* [WORK REQUIRED]: Exactly the lines below from the one with "orange brick A2" up to and including the one with "red brick I8 level 1 -> red brick J6 level 1" make up the answer, with nothing else added.

* [AVAILABLE DATA]:
- - -
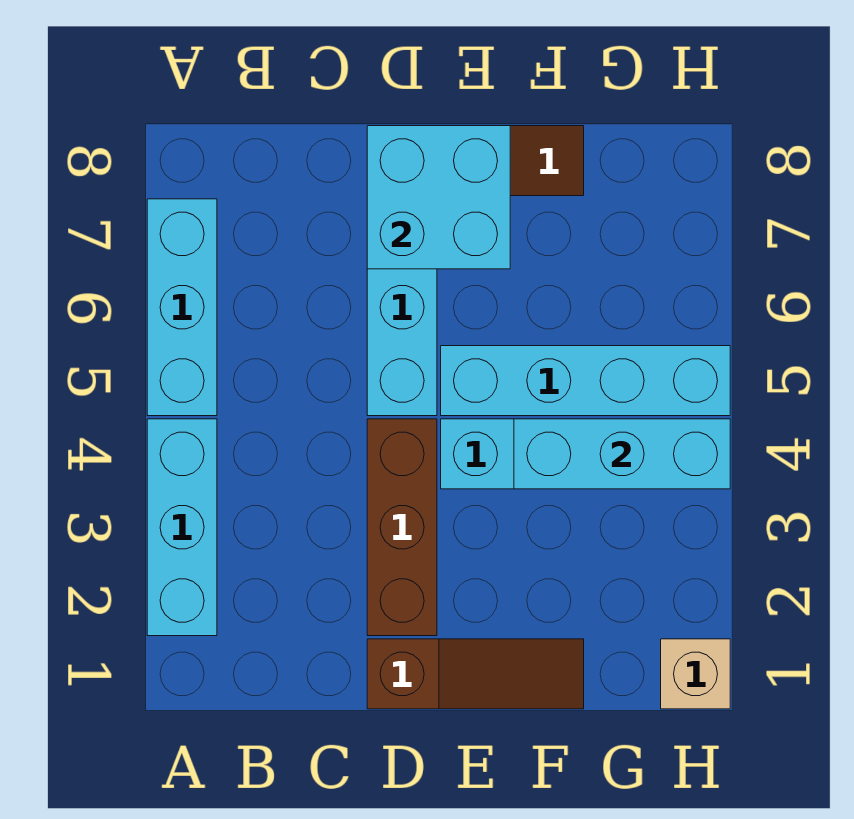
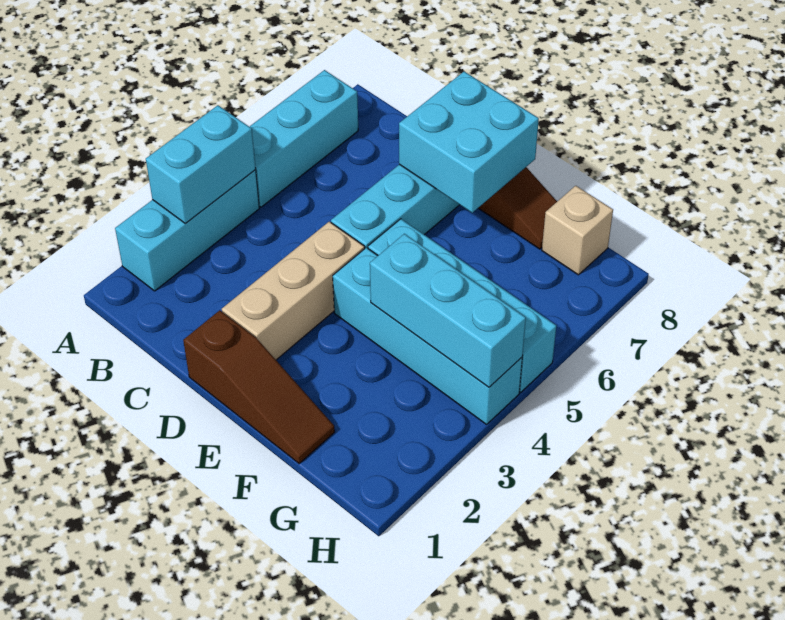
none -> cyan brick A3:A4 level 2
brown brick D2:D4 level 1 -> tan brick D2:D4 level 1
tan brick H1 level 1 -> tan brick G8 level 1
- - -
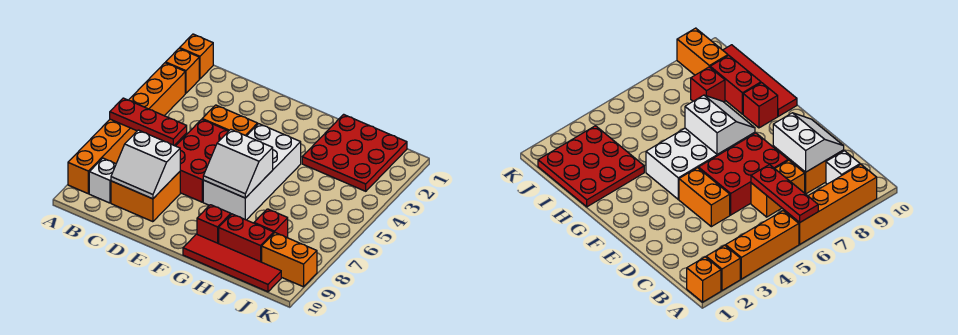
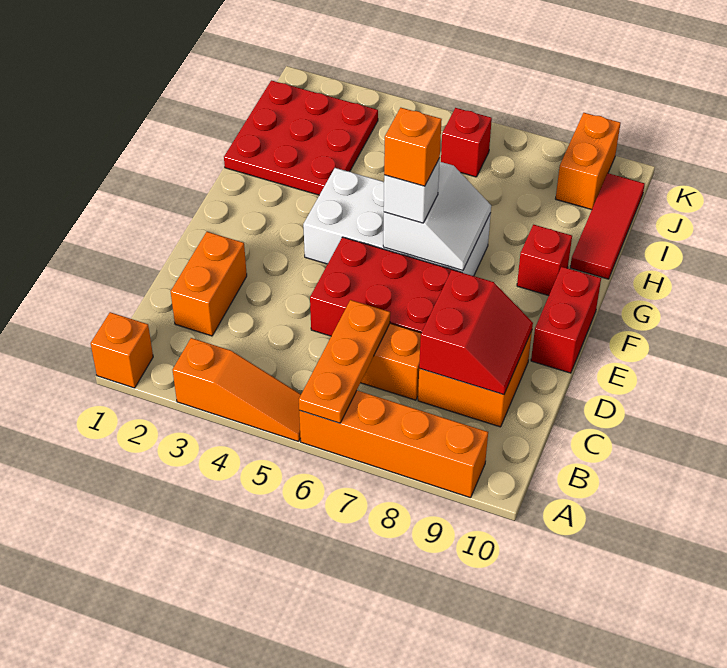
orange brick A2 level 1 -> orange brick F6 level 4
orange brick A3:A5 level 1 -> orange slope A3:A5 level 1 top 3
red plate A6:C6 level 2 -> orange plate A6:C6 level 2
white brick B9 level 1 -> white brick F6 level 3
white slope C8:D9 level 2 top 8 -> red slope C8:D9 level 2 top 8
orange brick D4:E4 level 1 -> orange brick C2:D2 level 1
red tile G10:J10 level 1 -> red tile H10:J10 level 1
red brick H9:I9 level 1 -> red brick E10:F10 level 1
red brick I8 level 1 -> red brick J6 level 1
- - -
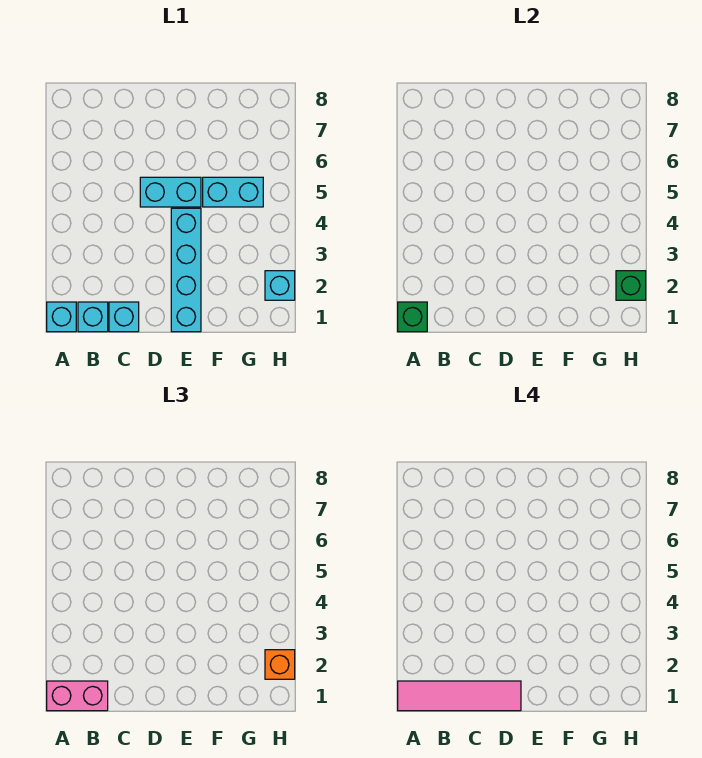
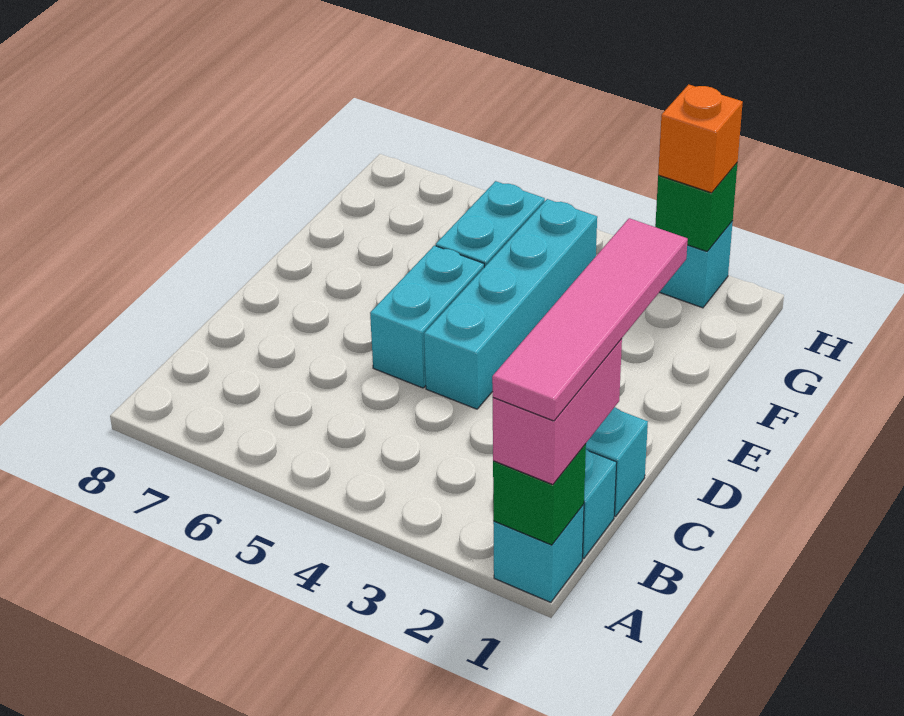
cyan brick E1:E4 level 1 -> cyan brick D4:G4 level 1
- - -
* [COMPLETED EXERCISE]:
orange brick A2 level 1 -> orange brick F6 level 4
orange brick A3:A5 level 1 -> orange slope A3:A5 level 1 top 3
red plate A6:C6 level 2 -> orange plate A6:C6 level 2
white brick B9 level 1 -> white brick F6 level 3
white slope C8:D9 level 2 top 8 -> red slope C8:D9 level 2 top 8
orange brick D4:E4 level 1 -> orange brick C2:D2 level 1
red tile G10:J10 level 1 -> red tile H10:J10 level 1
red brick H9:I9 level 1 -> red brick E10:F10 level 1
red brick I8 level 1 -> red brick J6 level 1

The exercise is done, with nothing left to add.